- [Exercise prompt]
For the material that follows, work out how many lines hold the word "none" and answer only with the number.

- [Data for the task]
####################
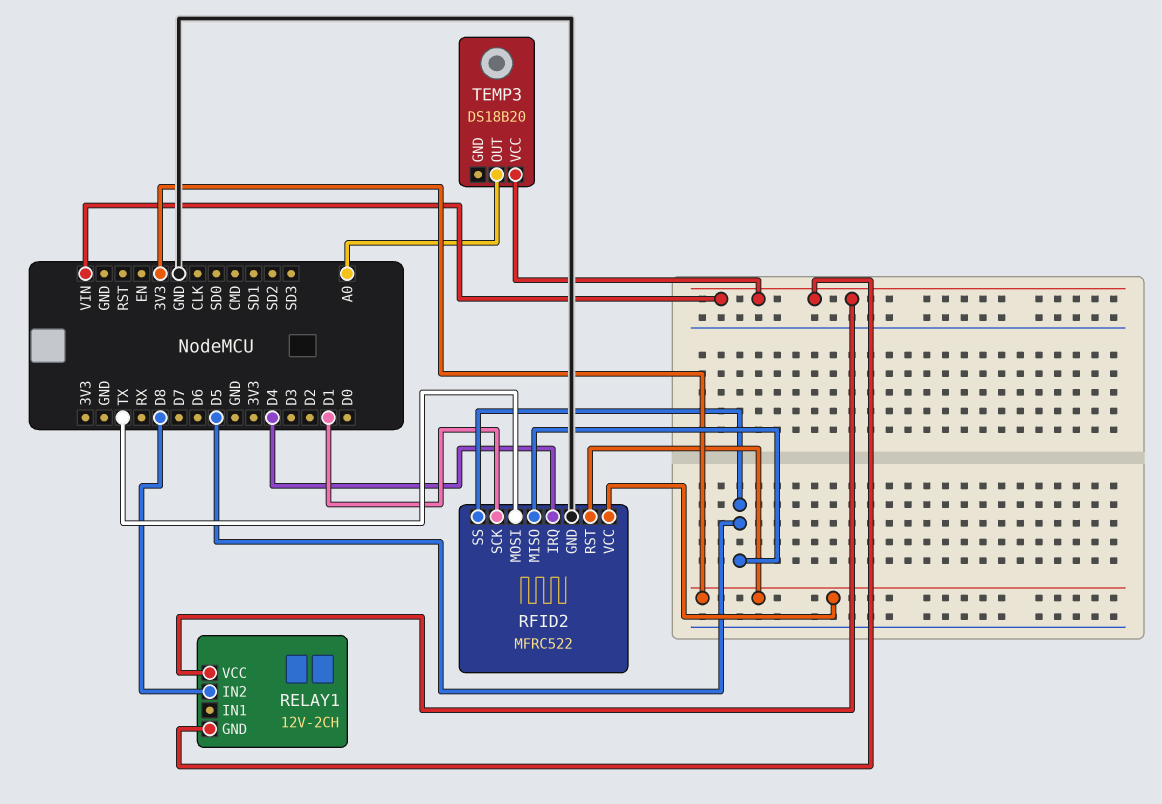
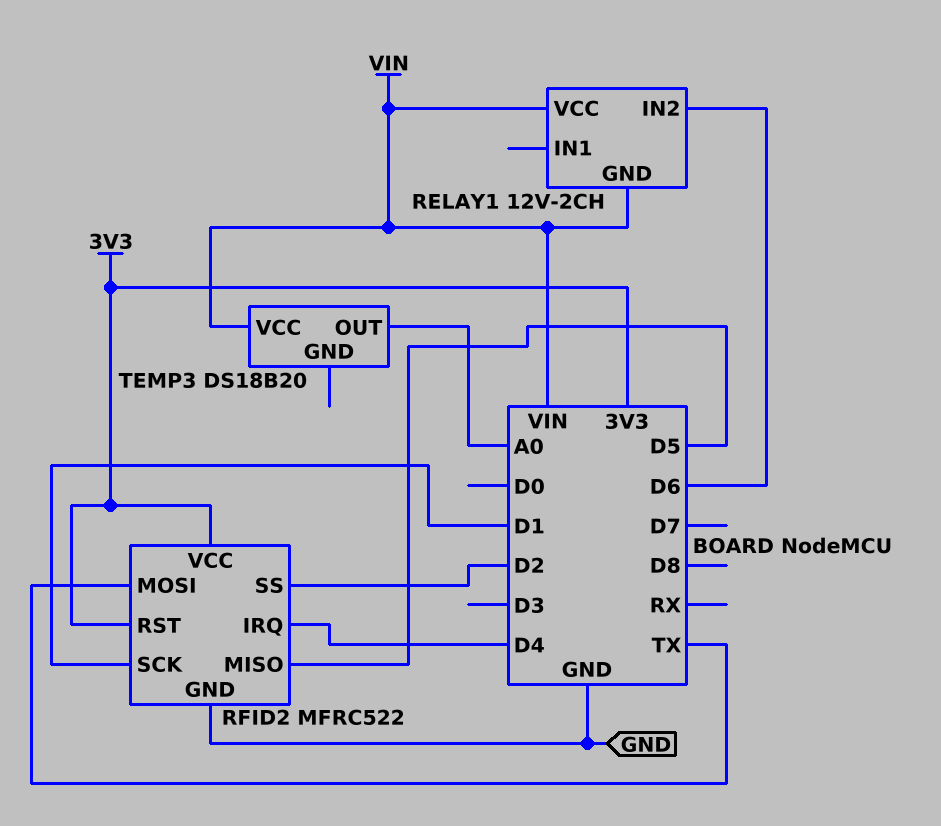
RELAY1 pin IN2: D8 -> D6
RFID2 pin SS: D5 -> D2

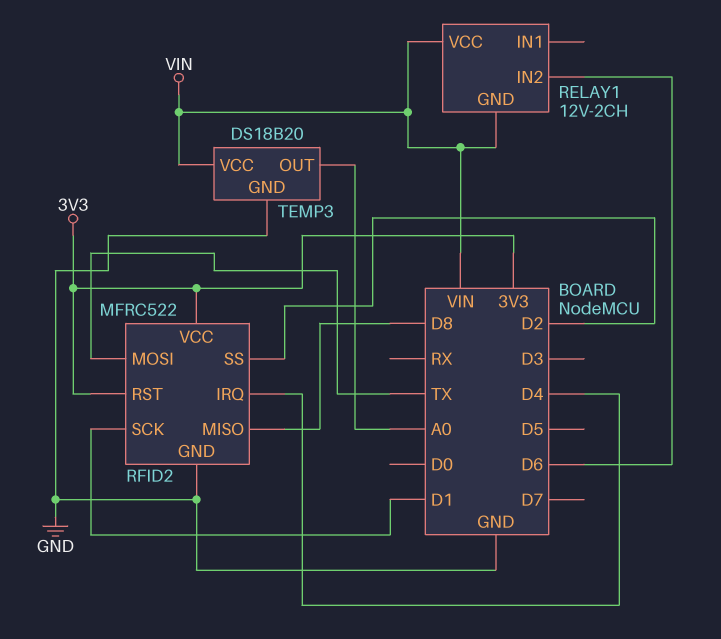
RFID2 pin MISO: D5 -> D8
TEMP3 pin GND: none -> GND

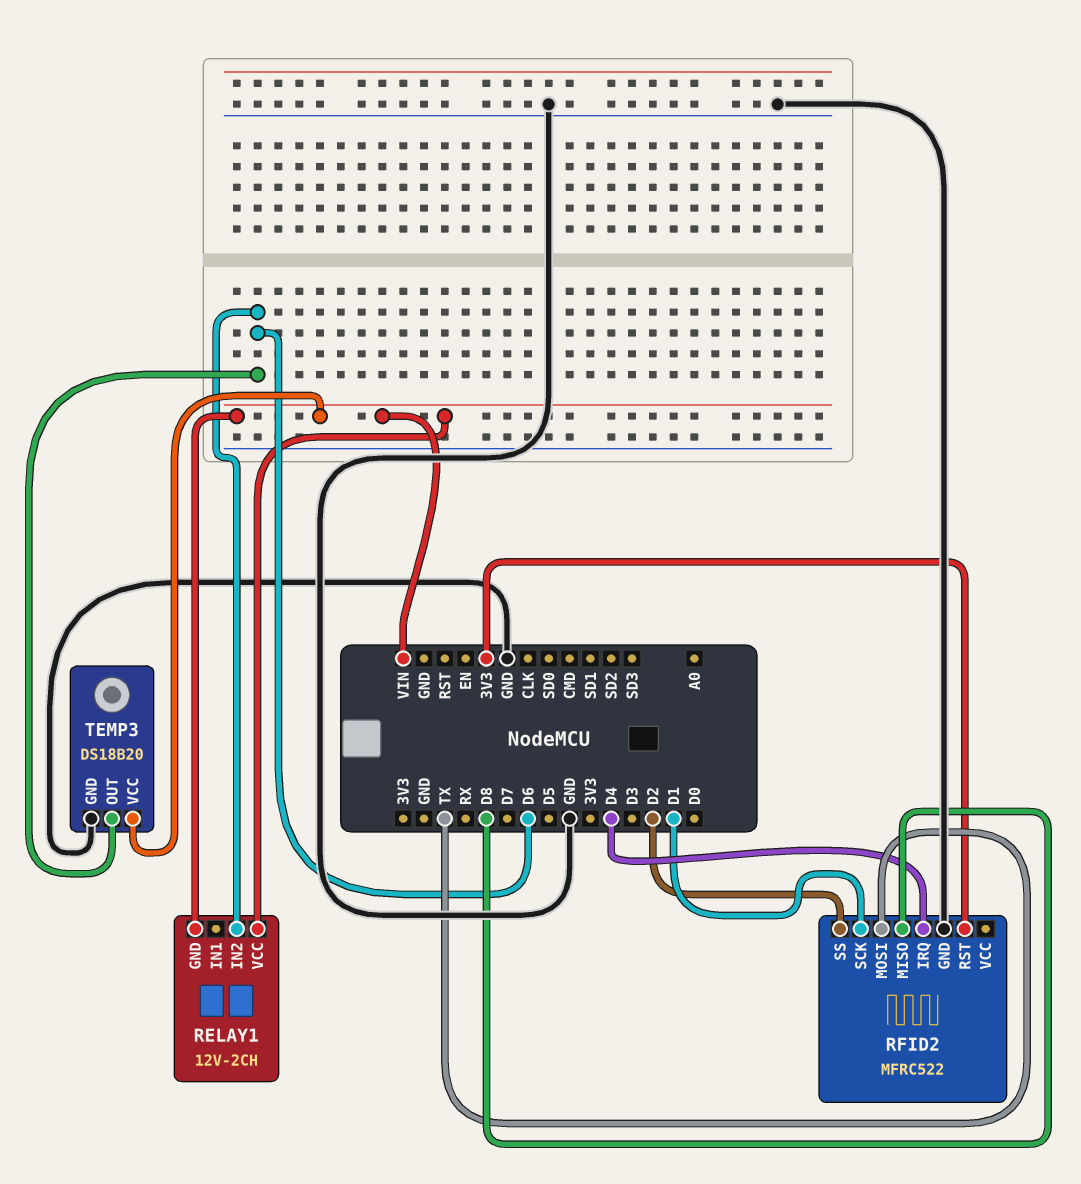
RFID2 pin VCC: 3V3 -> none
TEMP3 pin OUT: A0 -> D6

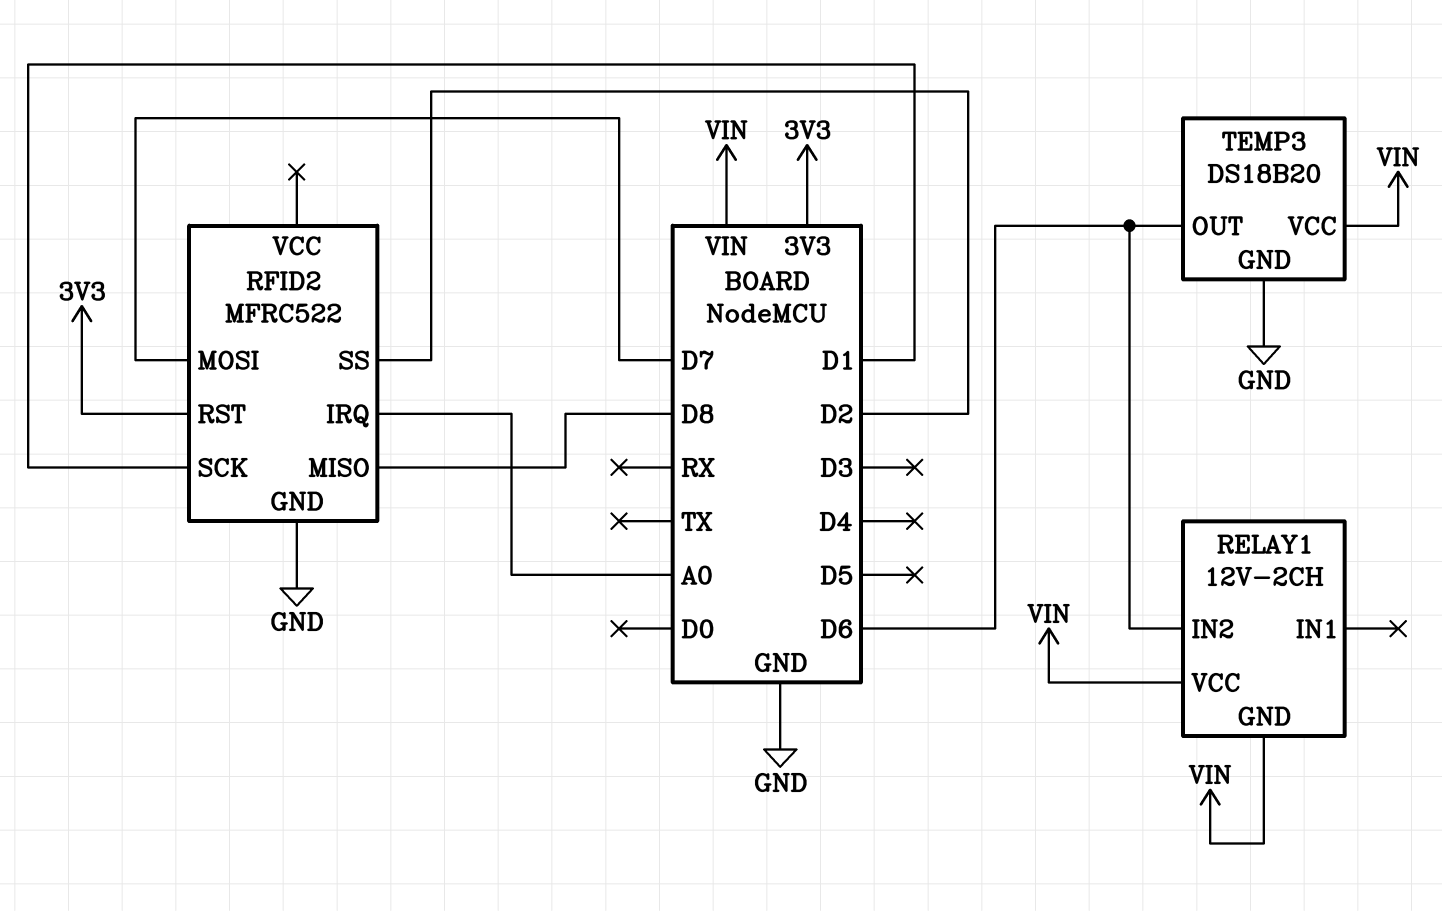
RFID2 pin IRQ: D4 -> A0
RFID2 pin MOSI: TX -> D7

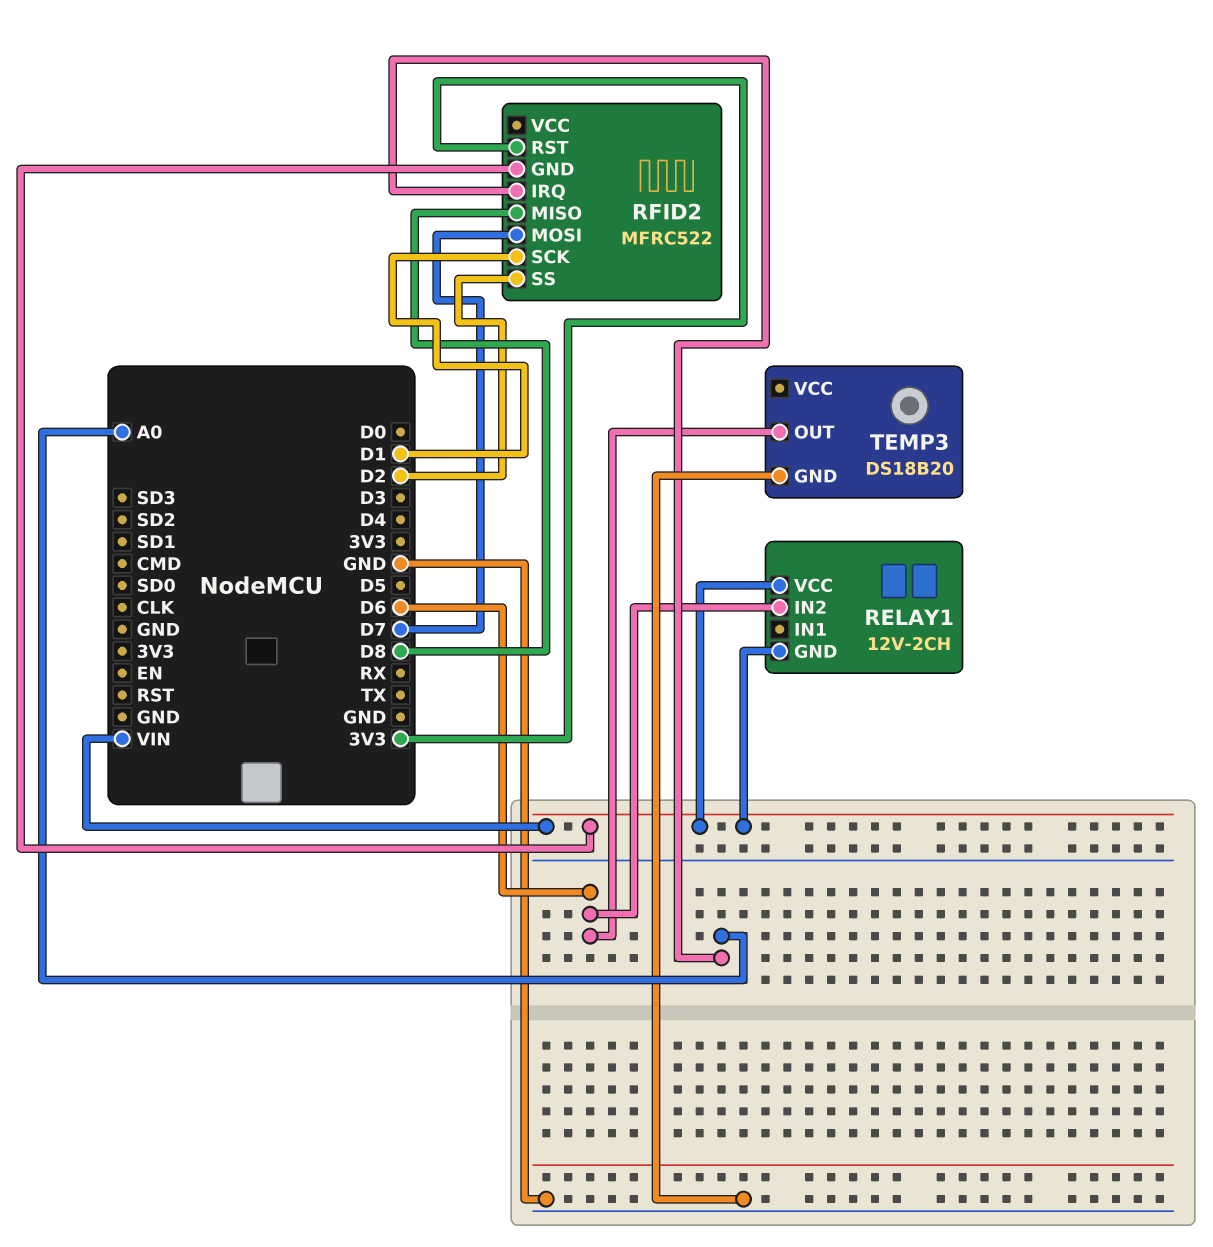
RFID2 pin GND: GND -> VIN
TEMP3 pin VCC: VIN -> none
####################
- [Task solution]
3